> _DATA EXTRACT_:
########################################

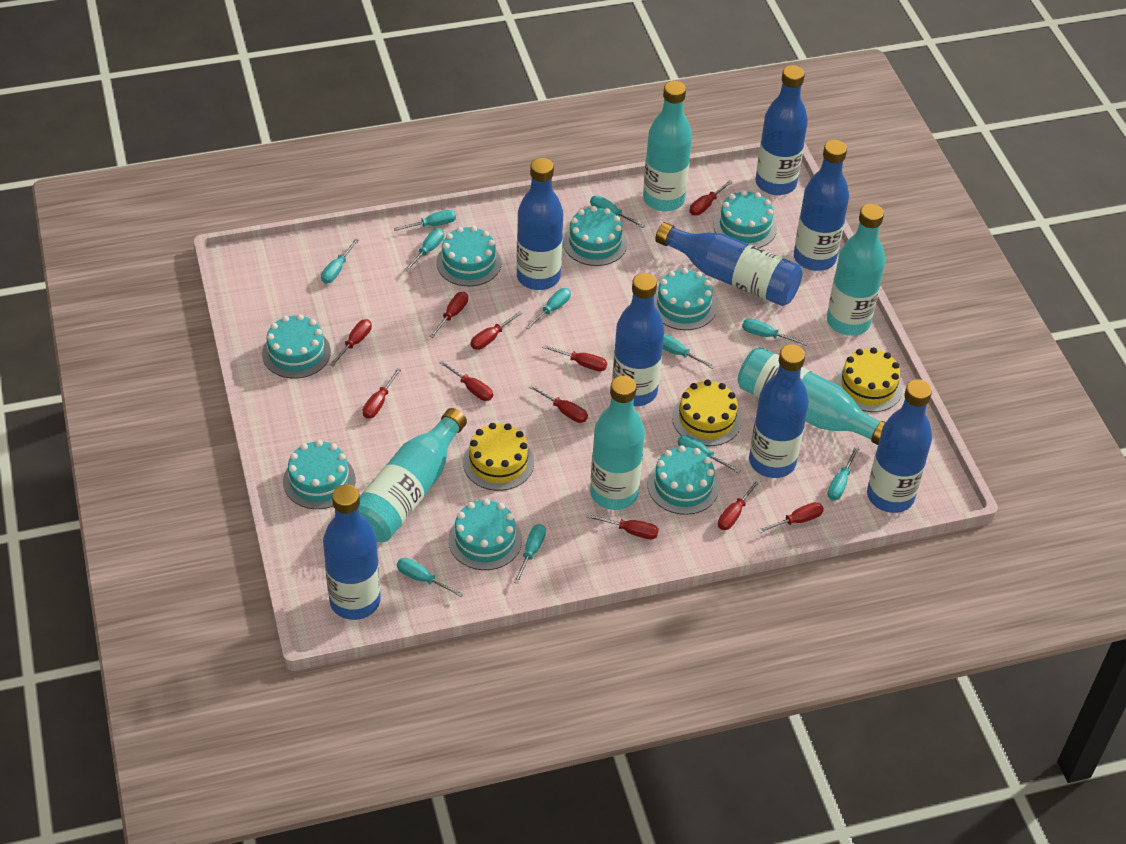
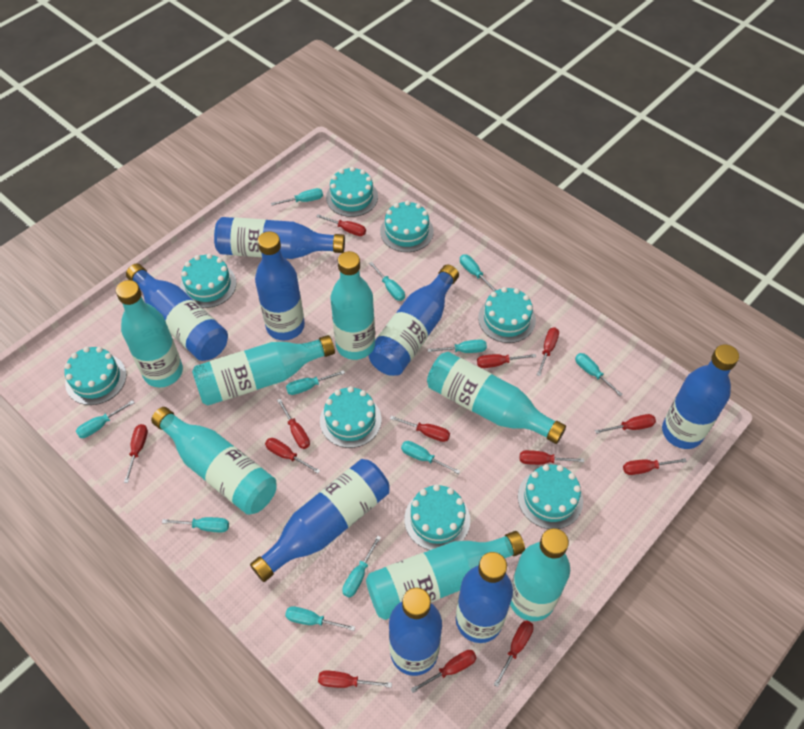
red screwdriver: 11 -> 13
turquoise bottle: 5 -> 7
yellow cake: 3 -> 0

########################################

> _INSTRUCTIONS FOR THE TASK_:
Your reply should hold every line of the material, unaltered, and not one picture.

> _ANSWER SPACE_:
red screwdriver: 11 -> 13
turquoise bottle: 5 -> 7
yellow cake: 3 -> 0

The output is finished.